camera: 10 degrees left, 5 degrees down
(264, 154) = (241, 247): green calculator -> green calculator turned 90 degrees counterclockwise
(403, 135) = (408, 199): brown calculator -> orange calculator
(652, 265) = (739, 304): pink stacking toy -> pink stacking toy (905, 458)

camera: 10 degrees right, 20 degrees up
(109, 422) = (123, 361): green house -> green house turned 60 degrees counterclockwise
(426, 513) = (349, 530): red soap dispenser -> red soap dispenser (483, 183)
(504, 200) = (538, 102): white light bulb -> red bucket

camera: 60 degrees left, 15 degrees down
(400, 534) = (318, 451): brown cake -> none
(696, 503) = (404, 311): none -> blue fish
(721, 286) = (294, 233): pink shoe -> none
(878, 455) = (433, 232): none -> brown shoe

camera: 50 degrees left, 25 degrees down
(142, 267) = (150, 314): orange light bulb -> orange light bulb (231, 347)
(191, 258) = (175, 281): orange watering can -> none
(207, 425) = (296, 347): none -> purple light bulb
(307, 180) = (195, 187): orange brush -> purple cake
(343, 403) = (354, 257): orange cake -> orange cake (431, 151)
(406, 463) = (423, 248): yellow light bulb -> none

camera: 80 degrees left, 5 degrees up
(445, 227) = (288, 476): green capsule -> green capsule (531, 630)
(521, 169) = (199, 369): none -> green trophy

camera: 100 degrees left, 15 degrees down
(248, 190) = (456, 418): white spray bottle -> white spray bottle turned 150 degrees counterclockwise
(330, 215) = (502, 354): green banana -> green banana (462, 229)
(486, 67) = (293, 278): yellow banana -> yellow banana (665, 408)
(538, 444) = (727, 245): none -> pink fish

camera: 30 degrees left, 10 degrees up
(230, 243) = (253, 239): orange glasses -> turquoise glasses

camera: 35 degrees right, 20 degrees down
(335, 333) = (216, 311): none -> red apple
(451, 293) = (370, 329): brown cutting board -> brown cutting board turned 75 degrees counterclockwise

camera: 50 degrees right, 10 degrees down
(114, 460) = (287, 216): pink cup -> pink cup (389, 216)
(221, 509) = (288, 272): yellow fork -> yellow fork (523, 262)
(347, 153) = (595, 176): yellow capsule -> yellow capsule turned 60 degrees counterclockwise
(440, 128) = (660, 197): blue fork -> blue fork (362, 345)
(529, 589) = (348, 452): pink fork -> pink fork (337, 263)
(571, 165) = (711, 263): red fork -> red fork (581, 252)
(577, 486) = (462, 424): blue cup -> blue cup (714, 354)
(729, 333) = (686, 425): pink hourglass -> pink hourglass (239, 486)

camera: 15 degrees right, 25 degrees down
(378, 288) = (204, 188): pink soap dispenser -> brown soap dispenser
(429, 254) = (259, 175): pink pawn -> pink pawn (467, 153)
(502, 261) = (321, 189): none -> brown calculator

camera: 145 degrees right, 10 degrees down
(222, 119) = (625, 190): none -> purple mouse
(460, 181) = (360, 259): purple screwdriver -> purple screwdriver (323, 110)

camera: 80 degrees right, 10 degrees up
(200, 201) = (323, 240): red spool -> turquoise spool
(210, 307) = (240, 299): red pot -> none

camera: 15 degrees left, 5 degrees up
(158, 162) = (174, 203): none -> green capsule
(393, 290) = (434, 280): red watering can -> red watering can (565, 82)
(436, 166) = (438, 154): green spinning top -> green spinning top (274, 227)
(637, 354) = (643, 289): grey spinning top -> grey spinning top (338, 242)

- - -

**Your assignment**
Retype the data. Keep every word as it stands.

**Task solution**
camera: 10 degrees left, 5 degrees down
(264, 154) = (241, 247): green calculator -> green calculator turned 90 degrees counterclockwise
(403, 135) = (408, 199): brown calculator -> orange calculator
(652, 265) = (739, 304): pink stacking toy -> pink stacking toy (905, 458)

camera: 10 degrees right, 20 degrees up
(109, 422) = (123, 361): green house -> green house turned 60 degrees counterclockwise
(426, 513) = (349, 530): red soap dispenser -> red soap dispenser (483, 183)
(504, 200) = (538, 102): white light bulb -> red bucket

camera: 60 degrees left, 15 degrees down
(400, 534) = (318, 451): brown cake -> none
(696, 503) = (404, 311): none -> blue fish
(721, 286) = (294, 233): pink shoe -> none
(878, 455) = (433, 232): none -> brown shoe

camera: 50 degrees left, 25 degrees down
(142, 267) = (150, 314): orange light bulb -> orange light bulb (231, 347)
(191, 258) = (175, 281): orange watering can -> none
(207, 425) = (296, 347): none -> purple light bulb
(307, 180) = (195, 187): orange brush -> purple cake
(343, 403) = (354, 257): orange cake -> orange cake (431, 151)
(406, 463) = (423, 248): yellow light bulb -> none

camera: 80 degrees left, 5 degrees up
(445, 227) = (288, 476): green capsule -> green capsule (531, 630)
(521, 169) = (199, 369): none -> green trophy

camera: 100 degrees left, 15 degrees down
(248, 190) = (456, 418): white spray bottle -> white spray bottle turned 150 degrees counterclockwise
(330, 215) = (502, 354): green banana -> green banana (462, 229)
(486, 67) = (293, 278): yellow banana -> yellow banana (665, 408)
(538, 444) = (727, 245): none -> pink fish

camera: 30 degrees left, 10 degrees up
(230, 243) = (253, 239): orange glasses -> turquoise glasses

camera: 35 degrees right, 20 degrees down
(335, 333) = (216, 311): none -> red apple
(451, 293) = (370, 329): brown cutting board -> brown cutting board turned 75 degrees counterclockwise

camera: 50 degrees right, 10 degrees down
(114, 460) = (287, 216): pink cup -> pink cup (389, 216)
(221, 509) = (288, 272): yellow fork -> yellow fork (523, 262)
(347, 153) = (595, 176): yellow capsule -> yellow capsule turned 60 degrees counterclockwise
(440, 128) = (660, 197): blue fork -> blue fork (362, 345)
(529, 589) = (348, 452): pink fork -> pink fork (337, 263)
(571, 165) = (711, 263): red fork -> red fork (581, 252)
(577, 486) = (462, 424): blue cup -> blue cup (714, 354)
(729, 333) = (686, 425): pink hourglass -> pink hourglass (239, 486)

camera: 15 degrees right, 25 degrees down
(378, 288) = (204, 188): pink soap dispenser -> brown soap dispenser
(429, 254) = (259, 175): pink pawn -> pink pawn (467, 153)
(502, 261) = (321, 189): none -> brown calculator

camera: 145 degrees right, 10 degrees down
(222, 119) = (625, 190): none -> purple mouse
(460, 181) = (360, 259): purple screwdriver -> purple screwdriver (323, 110)

camera: 80 degrees right, 10 degrees up
(200, 201) = (323, 240): red spool -> turquoise spool
(210, 307) = (240, 299): red pot -> none

camera: 15 degrees left, 5 degrees up
(158, 162) = (174, 203): none -> green capsule
(393, 290) = (434, 280): red watering can -> red watering can (565, 82)
(436, 166) = (438, 154): green spinning top -> green spinning top (274, 227)
(637, 354) = (643, 289): grey spinning top -> grey spinning top (338, 242)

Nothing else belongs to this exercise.